**What you will do**
All lines with the word "DGND" must be pulled from the entries below.

**Data shown**
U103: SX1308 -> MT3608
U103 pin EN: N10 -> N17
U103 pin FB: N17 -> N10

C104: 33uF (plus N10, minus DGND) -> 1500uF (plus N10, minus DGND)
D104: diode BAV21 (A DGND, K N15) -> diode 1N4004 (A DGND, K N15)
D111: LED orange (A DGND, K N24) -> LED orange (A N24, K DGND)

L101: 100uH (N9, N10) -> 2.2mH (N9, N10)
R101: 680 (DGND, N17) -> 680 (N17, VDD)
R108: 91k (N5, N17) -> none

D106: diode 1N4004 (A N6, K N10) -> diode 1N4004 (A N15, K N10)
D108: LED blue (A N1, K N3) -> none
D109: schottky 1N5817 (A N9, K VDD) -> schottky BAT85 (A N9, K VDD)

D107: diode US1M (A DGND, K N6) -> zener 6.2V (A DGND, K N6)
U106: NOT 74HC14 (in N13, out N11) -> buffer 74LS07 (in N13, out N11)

**Response to this exercise**
C104: 33uF (plus N10, minus DGND) -> 1500uF (plus N10, minus DGND)
D104: diode BAV21 (A DGND, K N15) -> diode 1N4004 (A DGND, K N15)
D111: LED orange (A DGND, K N24) -> LED orange (A N24, K DGND)
R101: 680 (DGND, N17) -> 680 (N17, VDD)
D107: diode US1M (A DGND, K N6) -> zener 6.2V (A DGND, K N6)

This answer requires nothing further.